TASK INSTRUCTIONS - Within the records, find every line that includes the word "white" and copy it.

(DATA PROVIDED begins)

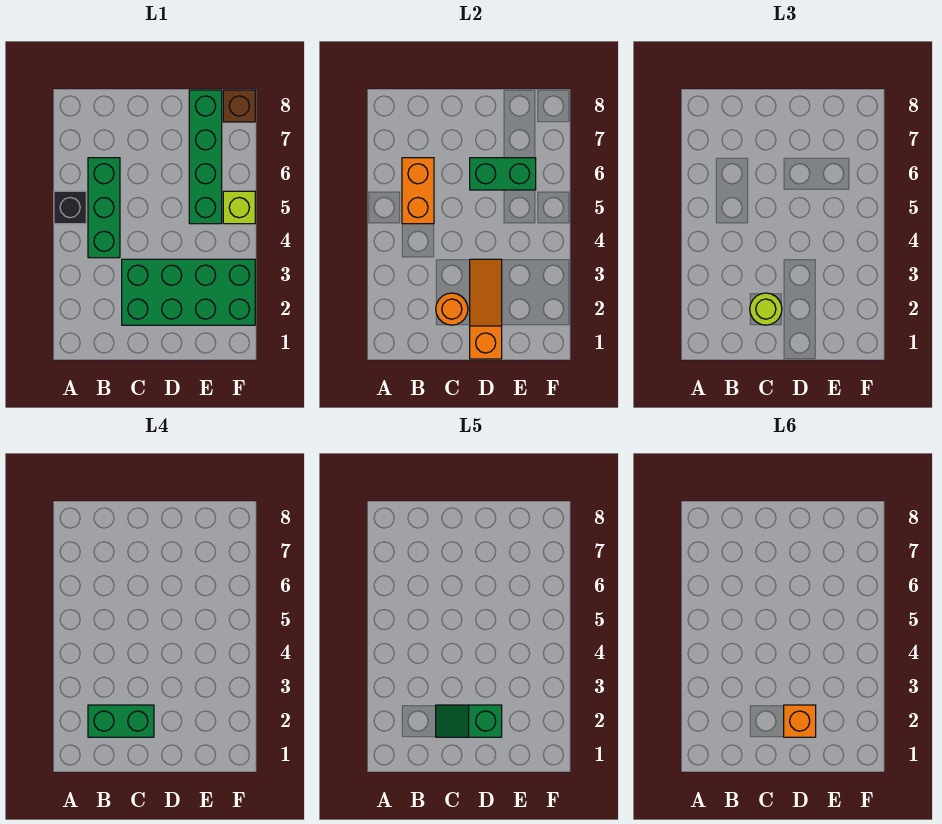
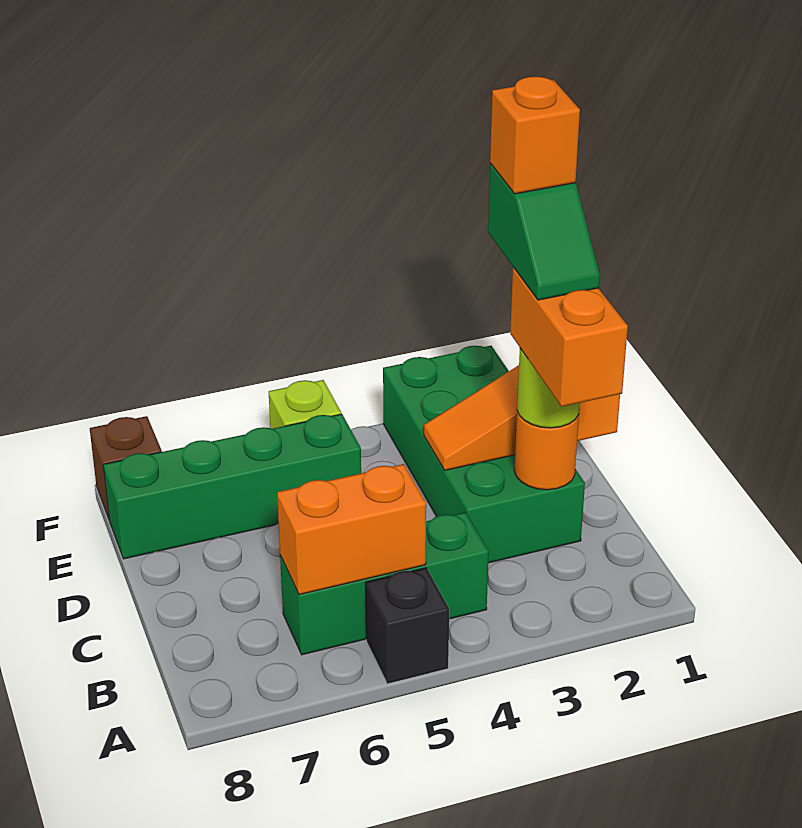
green 1x2 brick [88,705,154,737] -> orange 1x2 brick [510,267,628,407]
green 1x2 brick [470,158,536,190] -> none

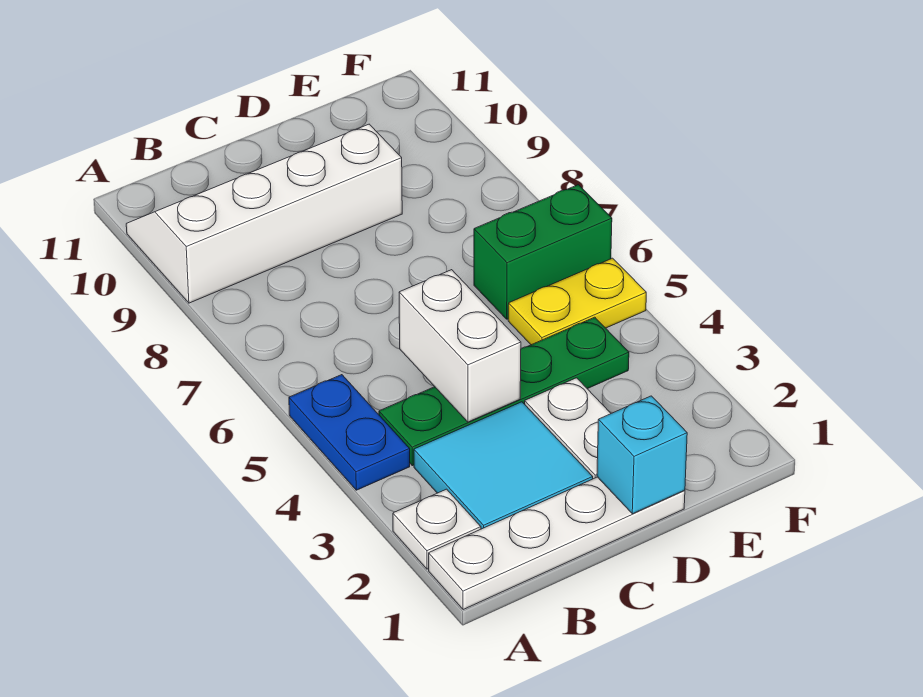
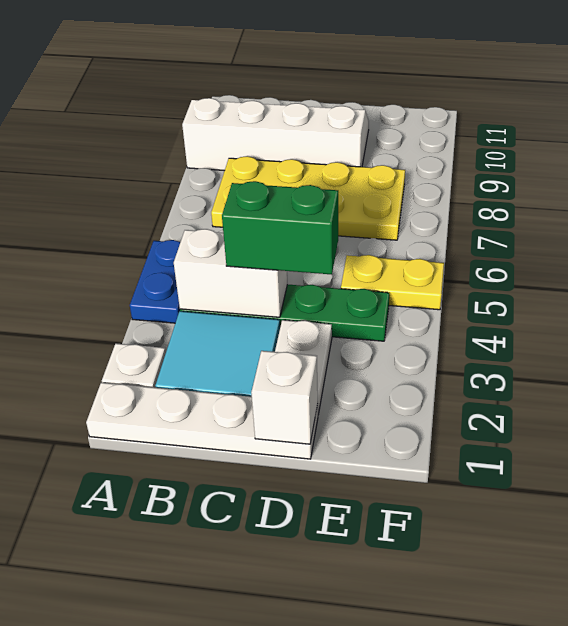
none -> yellow 2x4 plate [211,156,405,240]
white 1x2 brick [399,270,521,422] -> white 1x2 brick turned to [174,229,287,317]
cyan 1x1 brick [597,396,687,514] -> white 1x1 brick [251,351,318,444]
green 1x2 brick [474,185,612,319] -> green 1x2 brick moved to [222,181,338,275]

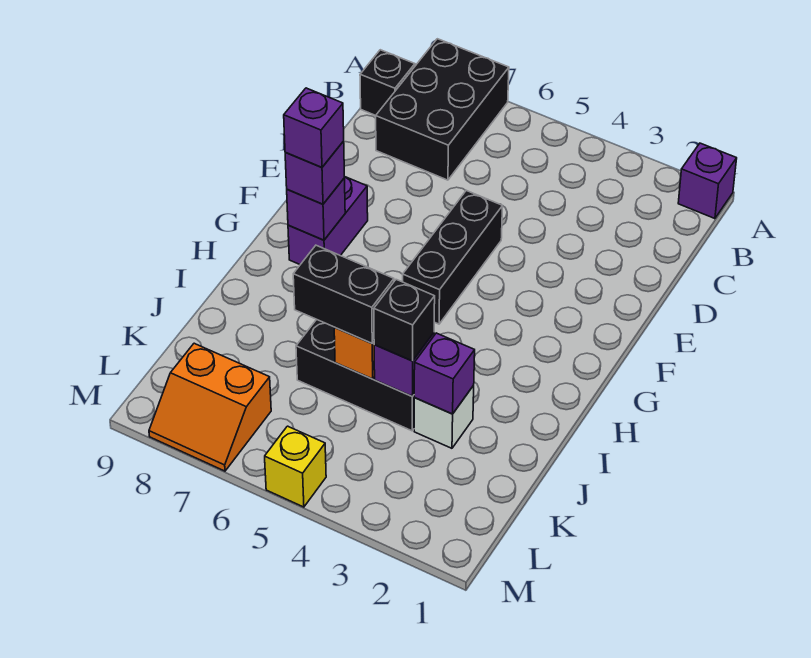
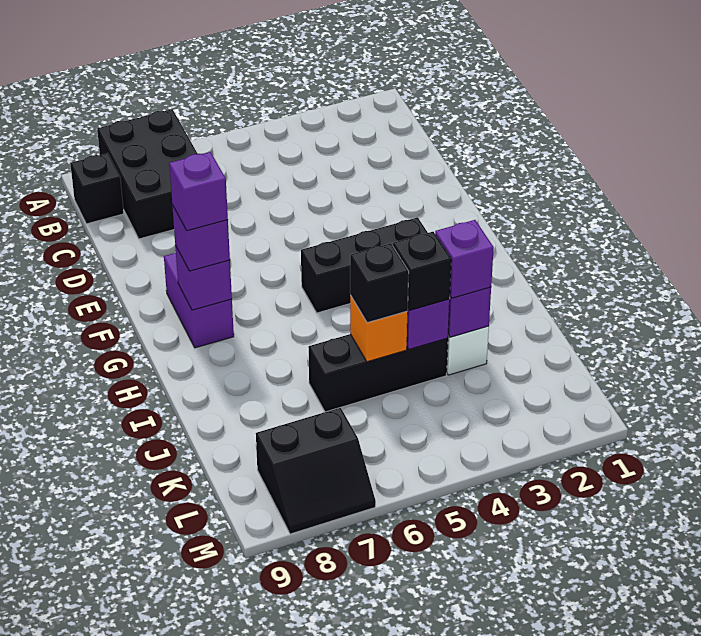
purple 1x1 brick [678,143,737,219] -> purple 1x1 brick moved to [435,220,494,298]
black 1x3 brick [403,191,503,324] -> black 1x3 brick turned to [301,217,428,313]
black 1x2 brick [293,245,394,343] -> black 1x1 brick [350,243,409,323]
orange 2x2 slope [149,343,271,471] -> black 2x2 slope [256,408,376,534]
yellow 1x1 brick [265,426,326,507] -> none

(DATA PROVIDED ends)

SOLUTION TO THIS PROBLEM -
white 1x2 brick [399,270,521,422] -> white 1x2 brick turned to [174,229,287,317]
cyan 1x1 brick [597,396,687,514] -> white 1x1 brick [251,351,318,444]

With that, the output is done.